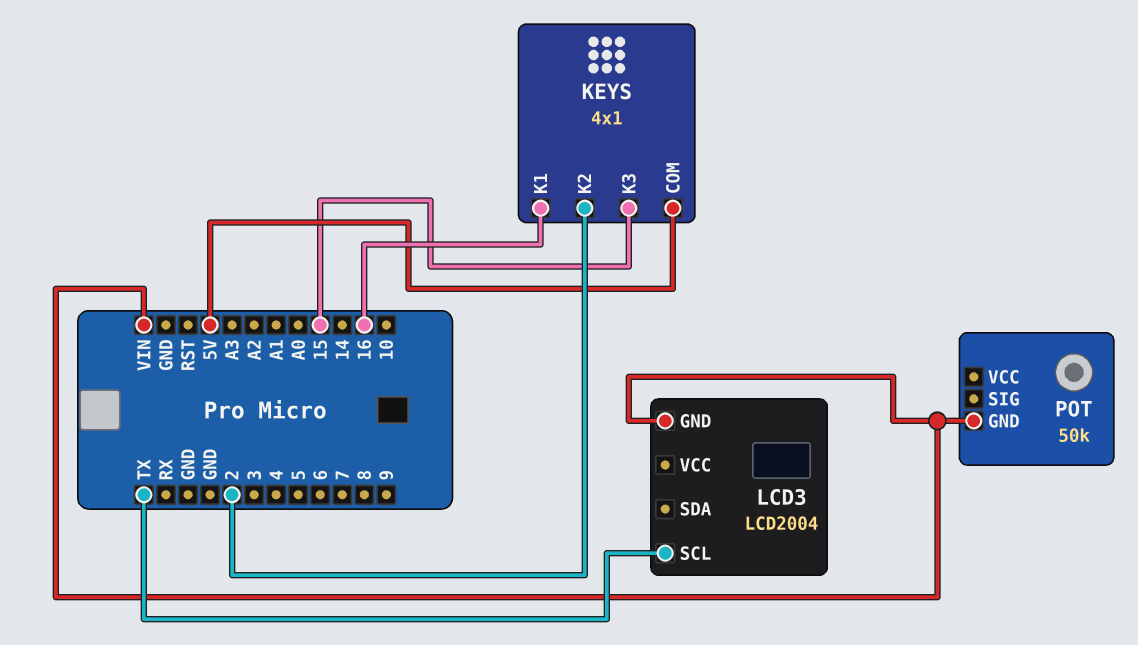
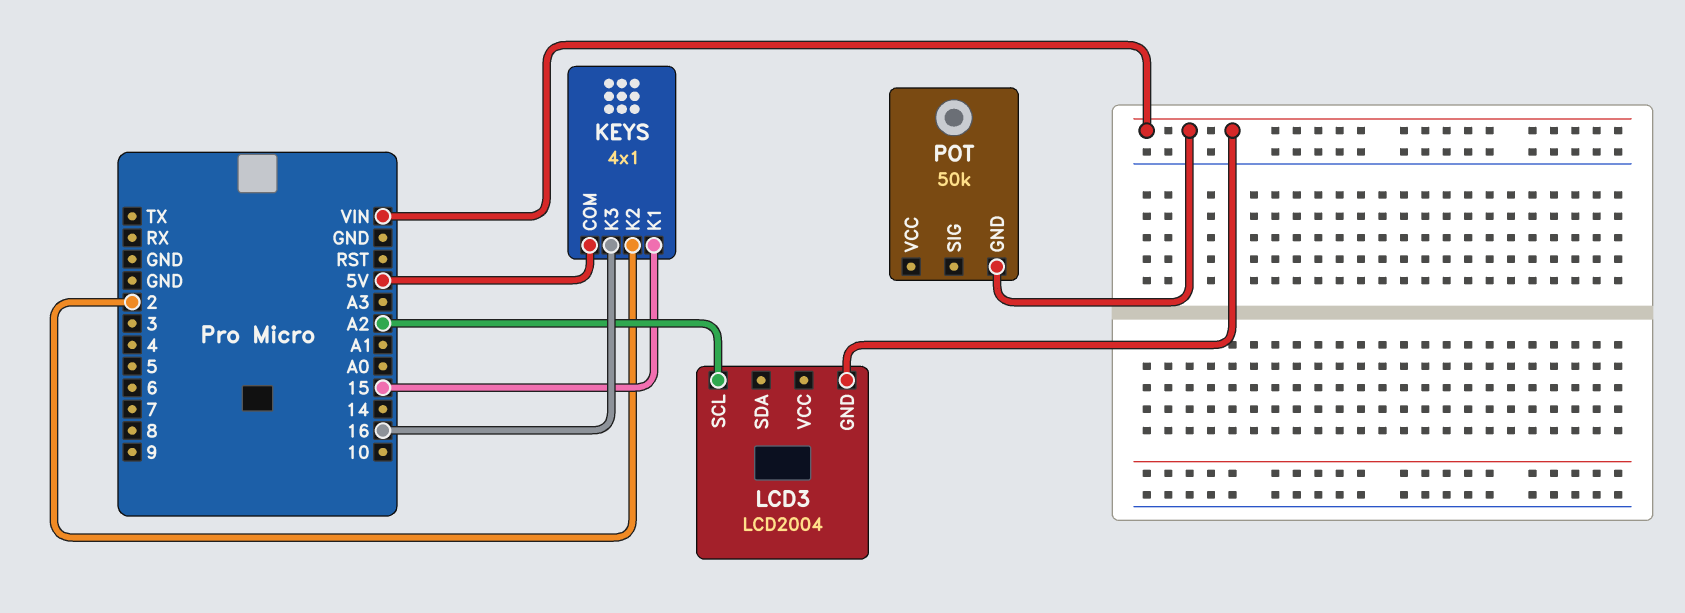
KEYS pin K1: 16 -> 15
KEYS pin K3: 15 -> 16
LCD3 pin SCL: TX -> A2

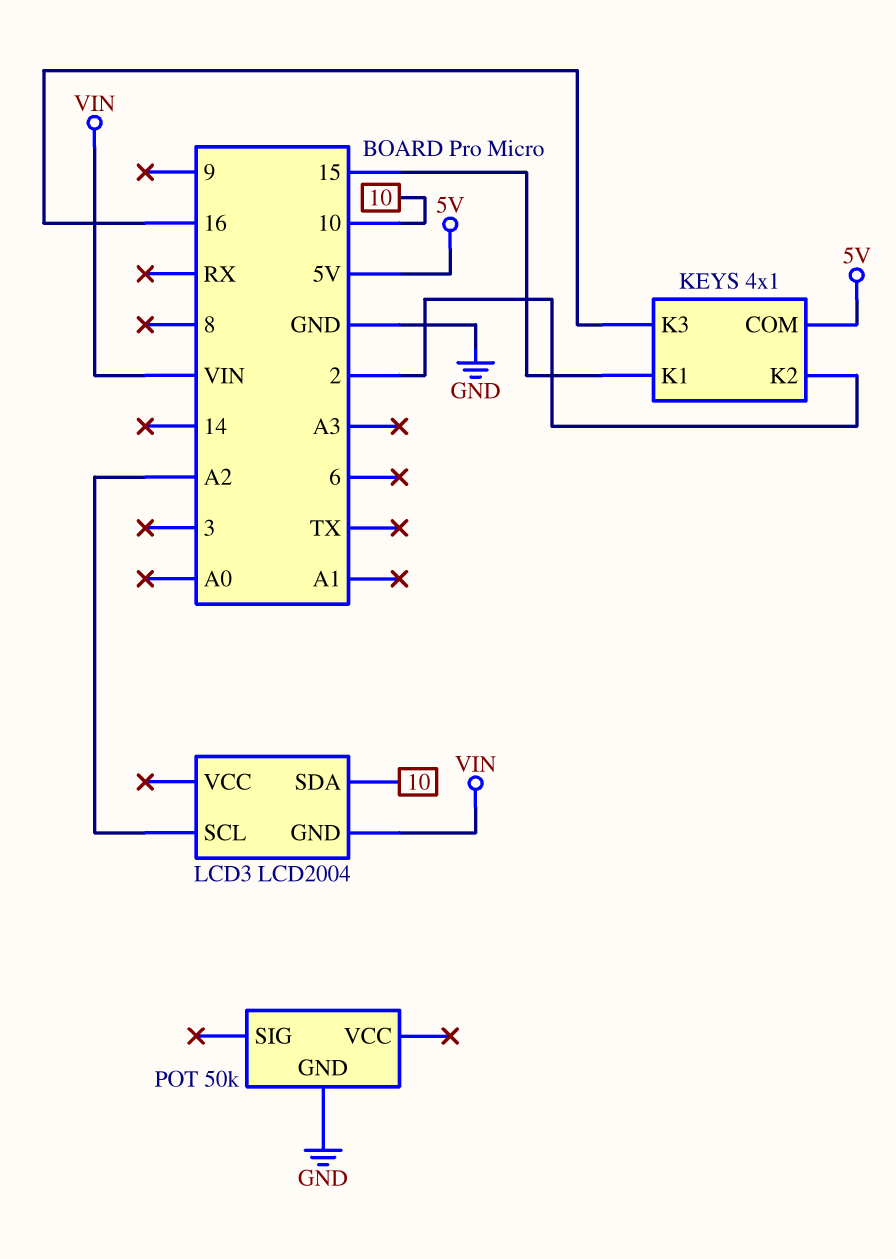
LCD3 pin SDA: none -> 10
POT pin GND: VIN -> GND

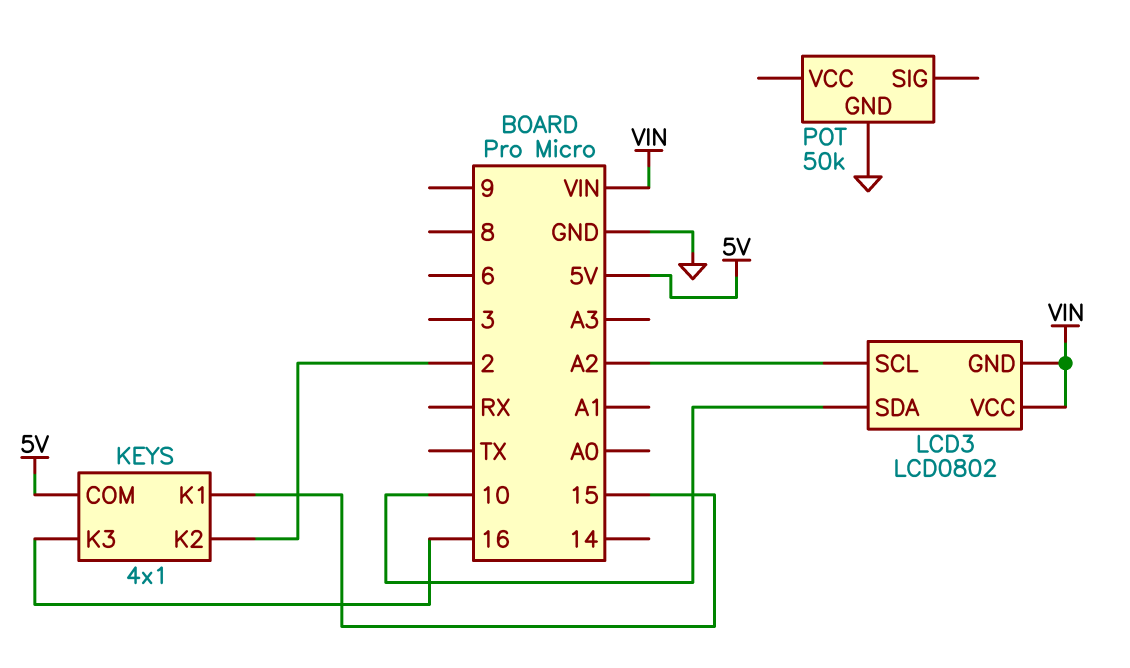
LCD3: LCD2004 -> LCD0802
LCD3 pin VCC: none -> VIN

WORK INSTRUCTION: Give an exact copy of the listing above that leaves out every picture.

SOLUTION FOR THIS PROBLEM:
KEYS pin K1: 16 -> 15
KEYS pin K3: 15 -> 16
LCD3 pin SCL: TX -> A2

LCD3 pin SDA: none -> 10
POT pin GND: VIN -> GND

LCD3: LCD2004 -> LCD0802
LCD3 pin VCC: none -> VIN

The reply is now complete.